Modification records
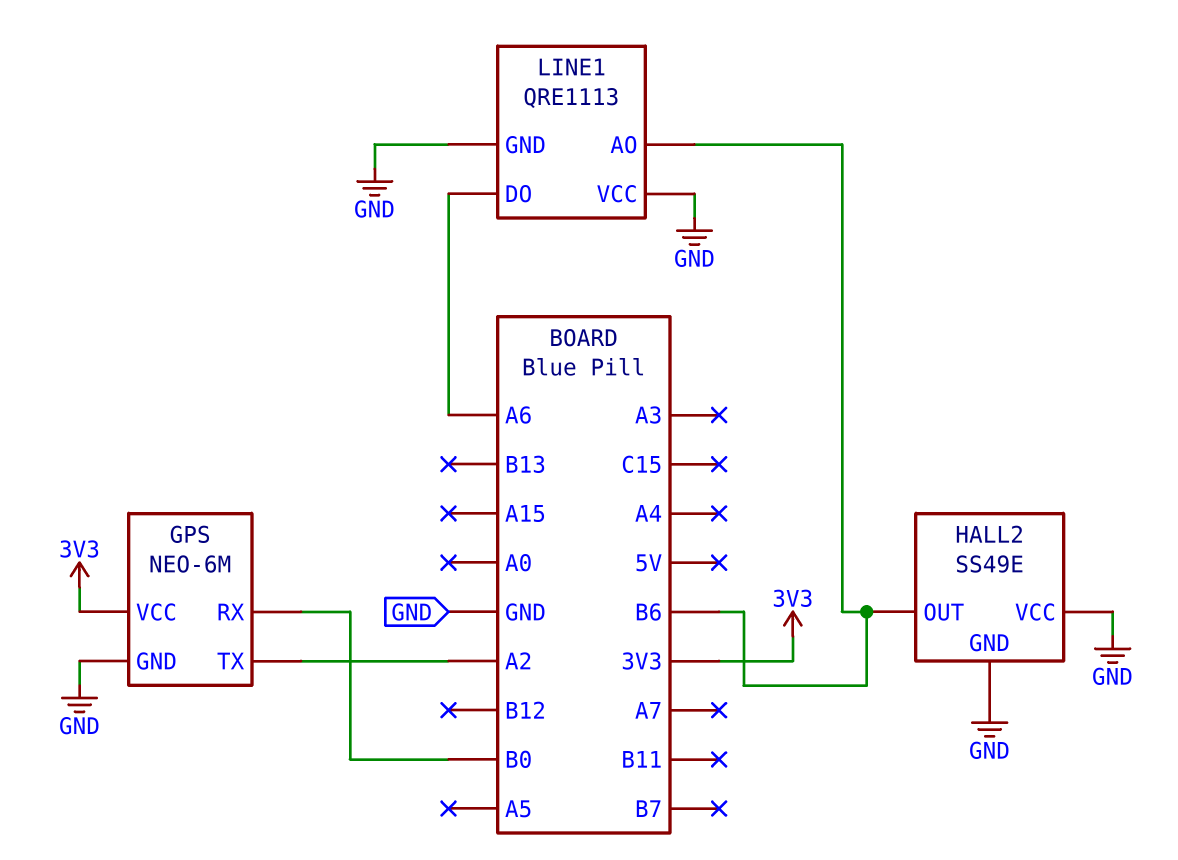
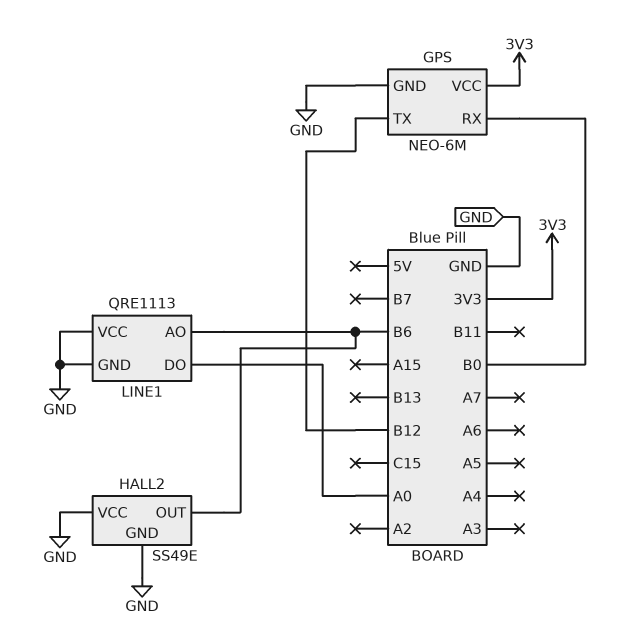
GPS pin TX: A2 -> B12
LINE1 pin DO: A6 -> A0

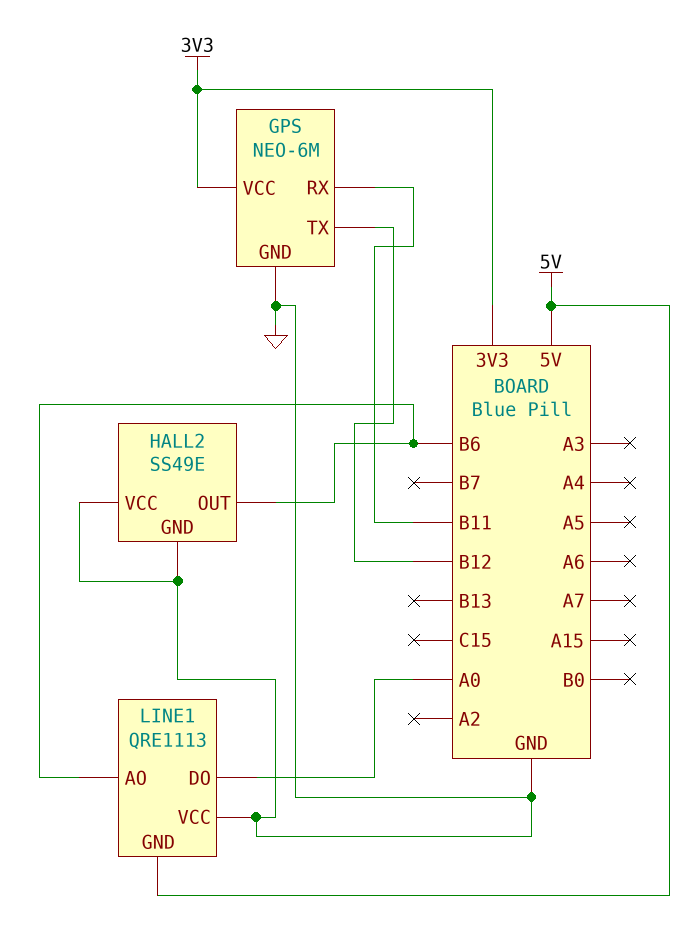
GPS pin RX: B0 -> B11
LINE1 pin GND: GND -> 5V

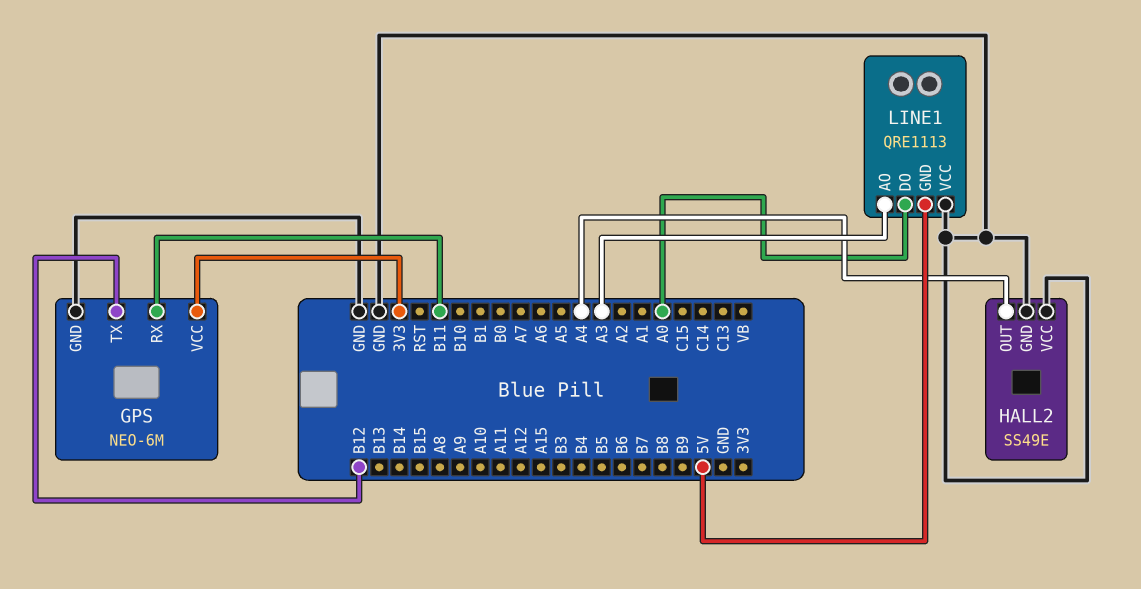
HALL2 pin OUT: B6 -> A4
LINE1 pin AO: B6 -> A3

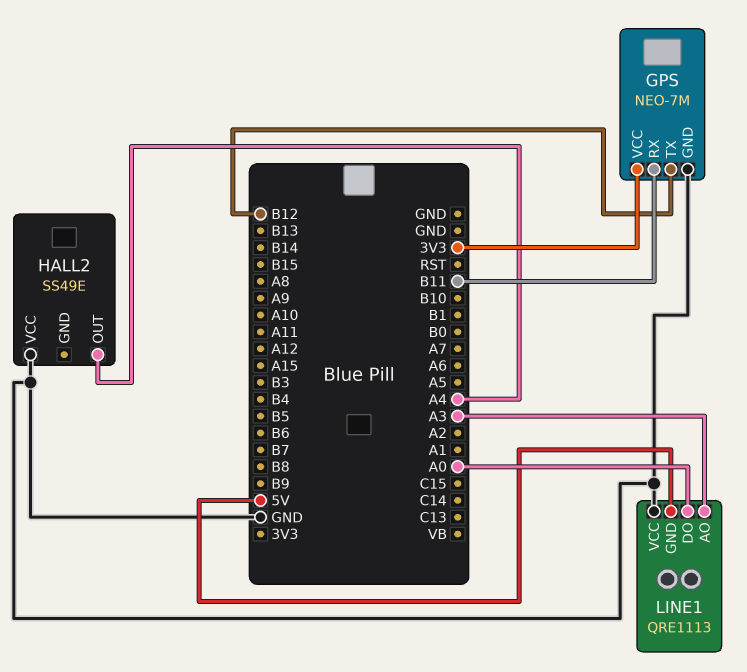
GPS: NEO-6M -> NEO-7M
HALL2 pin GND: GND -> none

- [WHAT YOU WILL DO]: Copy out each record word for word and omit any pictures.

- [ANSWER FOR THIS EXERCISE]:
GPS pin TX: A2 -> B12
LINE1 pin DO: A6 -> A0

GPS pin RX: B0 -> B11
LINE1 pin GND: GND -> 5V

HALL2 pin OUT: B6 -> A4
LINE1 pin AO: B6 -> A3

GPS: NEO-6M -> NEO-7M
HALL2 pin GND: GND -> none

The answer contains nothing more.